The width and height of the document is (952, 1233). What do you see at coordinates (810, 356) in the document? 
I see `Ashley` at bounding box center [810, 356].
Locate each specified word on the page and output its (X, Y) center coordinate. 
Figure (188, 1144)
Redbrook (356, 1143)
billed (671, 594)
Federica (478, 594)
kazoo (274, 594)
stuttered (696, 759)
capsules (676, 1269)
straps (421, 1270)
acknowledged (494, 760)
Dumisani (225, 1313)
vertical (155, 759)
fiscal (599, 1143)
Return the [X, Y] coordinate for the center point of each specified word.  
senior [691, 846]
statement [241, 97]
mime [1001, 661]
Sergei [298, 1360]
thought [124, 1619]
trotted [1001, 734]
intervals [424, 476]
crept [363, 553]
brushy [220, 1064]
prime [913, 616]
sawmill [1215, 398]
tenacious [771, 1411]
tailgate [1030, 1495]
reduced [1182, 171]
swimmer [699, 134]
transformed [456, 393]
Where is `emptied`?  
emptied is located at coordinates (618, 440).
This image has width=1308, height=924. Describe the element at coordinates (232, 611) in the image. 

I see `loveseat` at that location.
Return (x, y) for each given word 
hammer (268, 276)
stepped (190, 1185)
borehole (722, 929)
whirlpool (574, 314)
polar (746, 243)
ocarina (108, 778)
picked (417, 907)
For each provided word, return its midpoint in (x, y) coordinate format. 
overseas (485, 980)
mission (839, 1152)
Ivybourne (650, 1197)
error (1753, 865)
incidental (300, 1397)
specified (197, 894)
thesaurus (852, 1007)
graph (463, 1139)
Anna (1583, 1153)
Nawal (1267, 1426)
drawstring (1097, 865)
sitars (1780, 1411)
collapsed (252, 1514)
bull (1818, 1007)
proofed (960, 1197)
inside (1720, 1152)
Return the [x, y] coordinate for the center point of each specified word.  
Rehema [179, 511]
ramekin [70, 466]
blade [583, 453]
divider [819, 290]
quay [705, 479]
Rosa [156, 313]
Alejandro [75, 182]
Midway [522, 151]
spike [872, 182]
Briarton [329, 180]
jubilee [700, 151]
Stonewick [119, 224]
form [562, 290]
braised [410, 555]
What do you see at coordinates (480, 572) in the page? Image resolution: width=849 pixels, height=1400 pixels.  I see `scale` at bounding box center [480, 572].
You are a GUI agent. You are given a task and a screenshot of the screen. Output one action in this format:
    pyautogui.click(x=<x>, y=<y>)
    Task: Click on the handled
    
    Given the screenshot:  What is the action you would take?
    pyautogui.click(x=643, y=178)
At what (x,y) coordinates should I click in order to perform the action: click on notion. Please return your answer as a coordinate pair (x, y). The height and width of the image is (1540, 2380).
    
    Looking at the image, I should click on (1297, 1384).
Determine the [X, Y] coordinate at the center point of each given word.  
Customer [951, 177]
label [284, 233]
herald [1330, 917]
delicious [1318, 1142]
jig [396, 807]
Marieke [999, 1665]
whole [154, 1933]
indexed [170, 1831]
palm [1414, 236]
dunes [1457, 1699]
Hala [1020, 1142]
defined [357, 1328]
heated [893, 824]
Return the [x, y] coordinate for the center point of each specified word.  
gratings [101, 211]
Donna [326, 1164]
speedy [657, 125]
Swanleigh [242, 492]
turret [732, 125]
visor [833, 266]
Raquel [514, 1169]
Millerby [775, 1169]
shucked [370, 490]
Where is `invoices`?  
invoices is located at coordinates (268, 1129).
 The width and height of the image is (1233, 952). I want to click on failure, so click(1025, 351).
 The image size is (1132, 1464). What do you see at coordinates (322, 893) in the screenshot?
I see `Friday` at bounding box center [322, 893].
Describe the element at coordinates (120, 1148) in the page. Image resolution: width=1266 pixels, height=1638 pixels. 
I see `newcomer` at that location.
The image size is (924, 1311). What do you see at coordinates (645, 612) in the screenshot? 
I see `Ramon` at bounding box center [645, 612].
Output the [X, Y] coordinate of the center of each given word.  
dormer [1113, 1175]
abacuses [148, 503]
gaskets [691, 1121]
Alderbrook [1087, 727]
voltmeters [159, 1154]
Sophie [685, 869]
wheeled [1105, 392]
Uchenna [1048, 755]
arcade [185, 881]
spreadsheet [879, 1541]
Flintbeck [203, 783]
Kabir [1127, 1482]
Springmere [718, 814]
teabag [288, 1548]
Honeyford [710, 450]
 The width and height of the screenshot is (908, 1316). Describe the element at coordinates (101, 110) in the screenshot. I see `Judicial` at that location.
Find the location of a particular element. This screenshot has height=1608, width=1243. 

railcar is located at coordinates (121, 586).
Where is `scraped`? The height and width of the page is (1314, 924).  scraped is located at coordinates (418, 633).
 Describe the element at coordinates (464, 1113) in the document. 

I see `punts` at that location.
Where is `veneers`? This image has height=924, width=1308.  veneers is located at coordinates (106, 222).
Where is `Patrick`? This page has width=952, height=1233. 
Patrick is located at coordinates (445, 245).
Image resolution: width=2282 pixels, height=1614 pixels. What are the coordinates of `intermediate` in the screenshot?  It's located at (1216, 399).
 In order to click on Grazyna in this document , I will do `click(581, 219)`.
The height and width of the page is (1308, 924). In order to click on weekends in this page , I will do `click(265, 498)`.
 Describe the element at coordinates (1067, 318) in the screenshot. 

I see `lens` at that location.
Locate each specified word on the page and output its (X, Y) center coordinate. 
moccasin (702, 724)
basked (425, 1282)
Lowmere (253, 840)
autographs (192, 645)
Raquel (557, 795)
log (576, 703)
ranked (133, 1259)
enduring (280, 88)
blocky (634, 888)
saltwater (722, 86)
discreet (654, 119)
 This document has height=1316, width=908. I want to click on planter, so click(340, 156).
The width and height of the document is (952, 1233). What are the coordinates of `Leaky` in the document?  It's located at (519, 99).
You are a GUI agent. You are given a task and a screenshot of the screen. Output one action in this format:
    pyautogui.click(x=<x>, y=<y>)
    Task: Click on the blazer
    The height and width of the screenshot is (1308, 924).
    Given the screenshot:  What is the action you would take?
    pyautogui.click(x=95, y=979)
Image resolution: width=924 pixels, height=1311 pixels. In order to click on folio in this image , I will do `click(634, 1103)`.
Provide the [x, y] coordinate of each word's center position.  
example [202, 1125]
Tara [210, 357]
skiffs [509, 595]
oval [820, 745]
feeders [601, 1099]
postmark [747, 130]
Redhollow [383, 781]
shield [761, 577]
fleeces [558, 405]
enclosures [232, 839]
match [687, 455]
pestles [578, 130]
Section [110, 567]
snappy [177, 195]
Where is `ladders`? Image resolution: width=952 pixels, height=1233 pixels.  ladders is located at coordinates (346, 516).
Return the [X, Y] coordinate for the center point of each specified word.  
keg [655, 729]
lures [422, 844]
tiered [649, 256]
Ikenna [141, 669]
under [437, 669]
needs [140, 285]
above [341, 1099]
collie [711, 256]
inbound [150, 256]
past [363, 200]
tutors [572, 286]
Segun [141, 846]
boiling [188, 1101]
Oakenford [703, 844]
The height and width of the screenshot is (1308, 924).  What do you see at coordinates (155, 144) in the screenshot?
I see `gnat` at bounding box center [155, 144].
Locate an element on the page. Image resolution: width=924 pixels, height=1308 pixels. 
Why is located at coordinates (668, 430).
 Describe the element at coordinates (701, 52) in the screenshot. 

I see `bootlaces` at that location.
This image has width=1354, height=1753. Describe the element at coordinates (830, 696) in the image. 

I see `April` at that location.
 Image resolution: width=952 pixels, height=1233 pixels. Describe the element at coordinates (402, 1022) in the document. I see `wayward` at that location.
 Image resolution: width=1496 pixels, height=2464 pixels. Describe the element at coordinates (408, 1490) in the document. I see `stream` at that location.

++++++++

## Your objective
Copy the entries without any change, from the line containing "wheeled [1105, 392]" through the line containing "pyautogui.click(x=95, y=979)", including both of those lines.

## Expected output
wheeled [1105, 392]
Uchenna [1048, 755]
arcade [185, 881]
spreadsheet [879, 1541]
Flintbeck [203, 783]
Kabir [1127, 1482]
Springmere [718, 814]
teabag [288, 1548]
Honeyford [710, 450]
 The width and height of the screenshot is (908, 1316). Describe the element at coordinates (101, 110) in the screenshot. I see `Judicial` at that location.
Find the location of a particular element. This screenshot has height=1608, width=1243. 

railcar is located at coordinates (121, 586).
Where is `scraped`? The height and width of the page is (1314, 924).  scraped is located at coordinates (418, 633).
 Describe the element at coordinates (464, 1113) in the document. 

I see `punts` at that location.
Where is `veneers`? This image has height=924, width=1308.  veneers is located at coordinates (106, 222).
Where is `Patrick`? This page has width=952, height=1233. 
Patrick is located at coordinates (445, 245).
Image resolution: width=2282 pixels, height=1614 pixels. What are the coordinates of `intermediate` in the screenshot?  It's located at (1216, 399).
 In order to click on Grazyna in this document , I will do `click(581, 219)`.
The height and width of the page is (1308, 924). In order to click on weekends in this page , I will do `click(265, 498)`.
 Describe the element at coordinates (1067, 318) in the screenshot. 

I see `lens` at that location.
Locate each specified word on the page and output its (X, Y) center coordinate. 
moccasin (702, 724)
basked (425, 1282)
Lowmere (253, 840)
autographs (192, 645)
Raquel (557, 795)
log (576, 703)
ranked (133, 1259)
enduring (280, 88)
blocky (634, 888)
saltwater (722, 86)
discreet (654, 119)
 This document has height=1316, width=908. I want to click on planter, so click(340, 156).
The width and height of the document is (952, 1233). What are the coordinates of `Leaky` in the document?  It's located at (519, 99).
You are a GUI agent. You are given a task and a screenshot of the screen. Output one action in this format:
    pyautogui.click(x=<x>, y=<y>)
    Task: Click on the blazer
    The height and width of the screenshot is (1308, 924).
    Given the screenshot:  What is the action you would take?
    pyautogui.click(x=95, y=979)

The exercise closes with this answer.